WORK REQUIRED - Transcribe each line of the records below exactly, excluding any embedded images.
------------------------------------------------
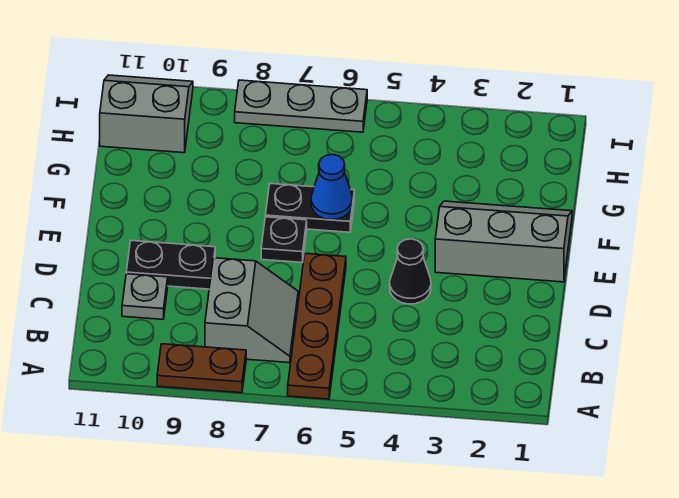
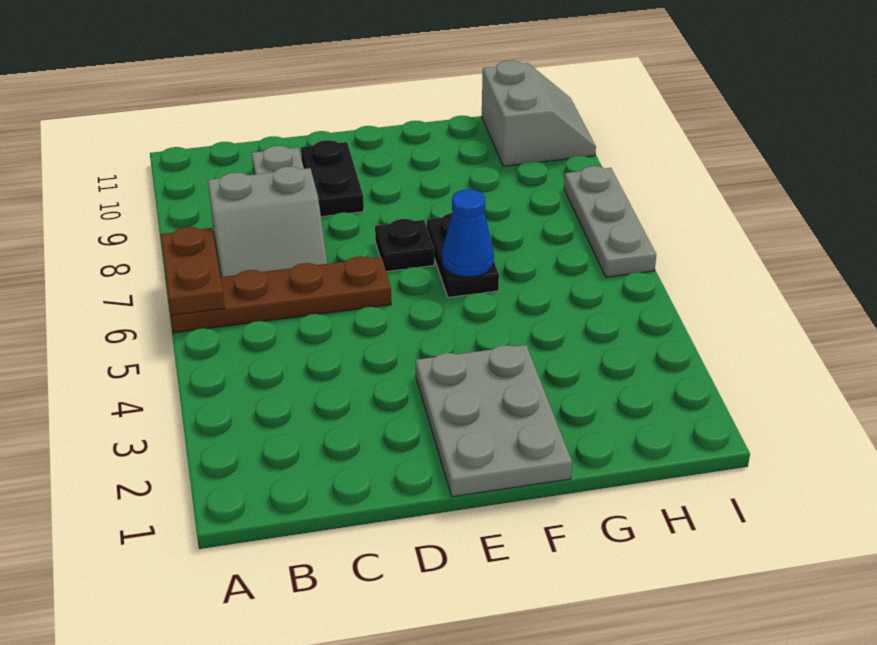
brown plate A8:A9 level 1 -> brown plate A6:A7 level 2
black cone D4 level 1 -> none
grey slope E1:F3 level 1 top E -> grey plate E1:F3 level 1

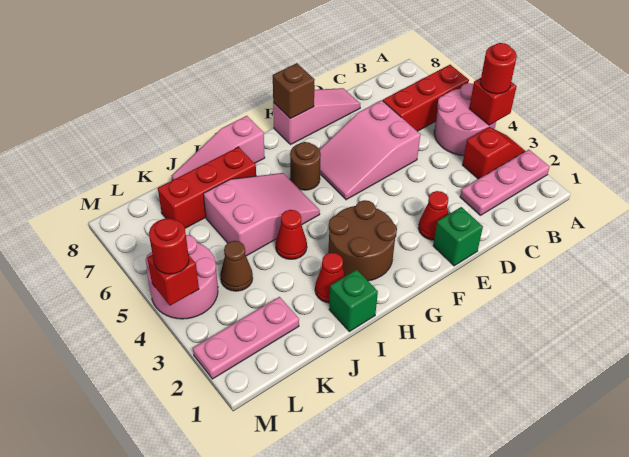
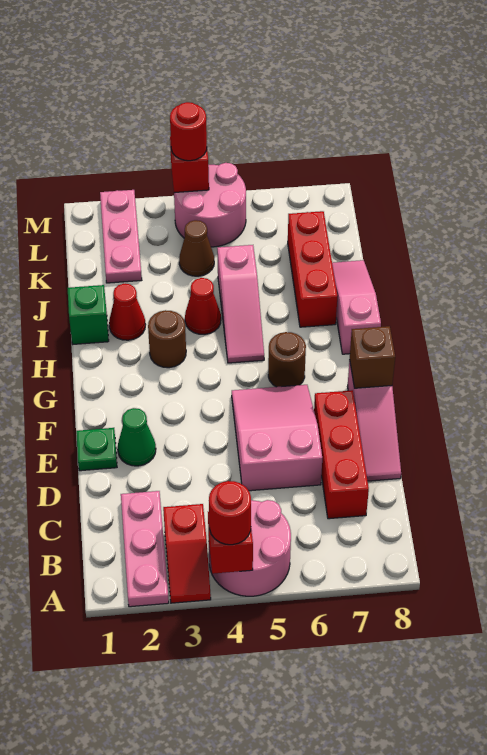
red brick A6:C6 level 1 -> red brick C7:E7 level 1
green brick E1 level 1 -> green plate E1 level 1
red cone E2 level 1 -> green cone E2 level 1
brown round brick G2:H3 level 1 -> brown round brick H3 level 1
pink slope H5:J6 level 1 top J -> pink slope H5:J5 level 1 top J

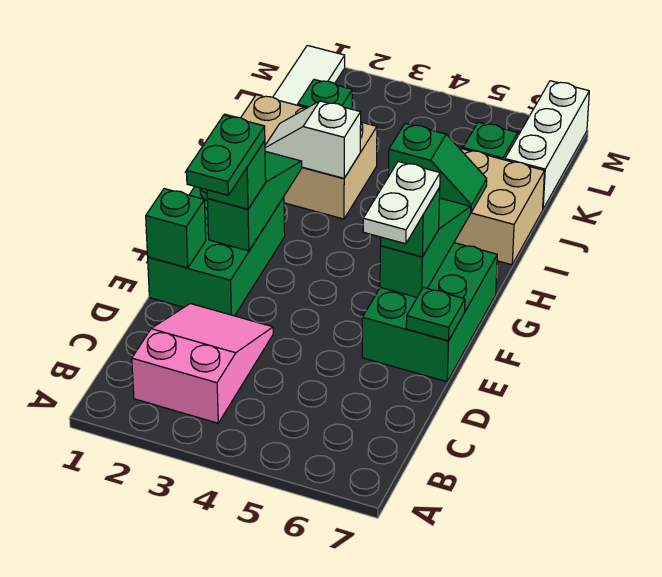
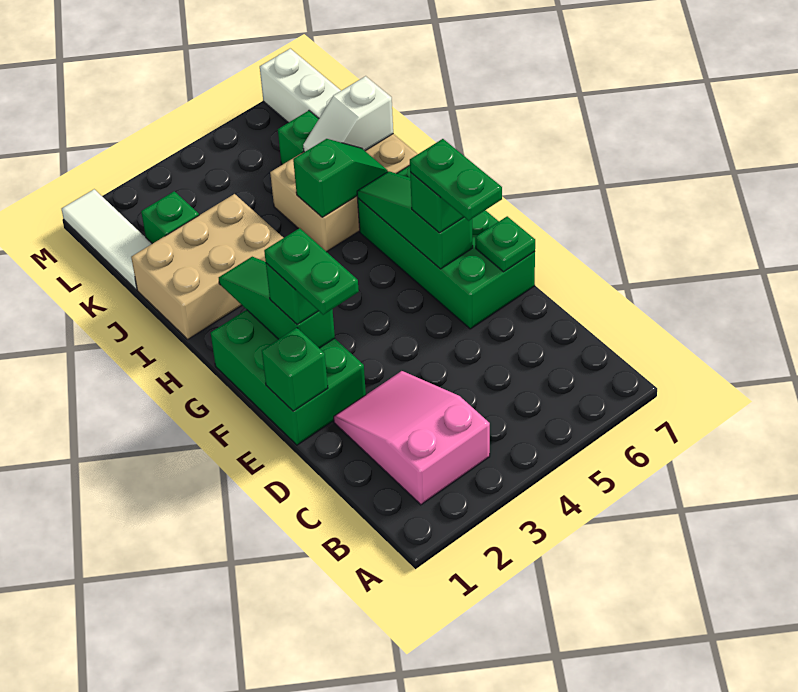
green brick E6:G7 level 1 -> green brick E6:H7 level 1
white plate E6:F6 level 4 -> green plate E6:F6 level 4
white slope I2:I3 level 2 top 3 -> white slope J6:J7 level 2 top 7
------------------------------------------------
EXERCISE ANSWER -
brown plate A8:A9 level 1 -> brown plate A6:A7 level 2
black cone D4 level 1 -> none
grey slope E1:F3 level 1 top E -> grey plate E1:F3 level 1

red brick A6:C6 level 1 -> red brick C7:E7 level 1
green brick E1 level 1 -> green plate E1 level 1
red cone E2 level 1 -> green cone E2 level 1
brown round brick G2:H3 level 1 -> brown round brick H3 level 1
pink slope H5:J6 level 1 top J -> pink slope H5:J5 level 1 top J

green brick E6:G7 level 1 -> green brick E6:H7 level 1
white plate E6:F6 level 4 -> green plate E6:F6 level 4
white slope I2:I3 level 2 top 3 -> white slope J6:J7 level 2 top 7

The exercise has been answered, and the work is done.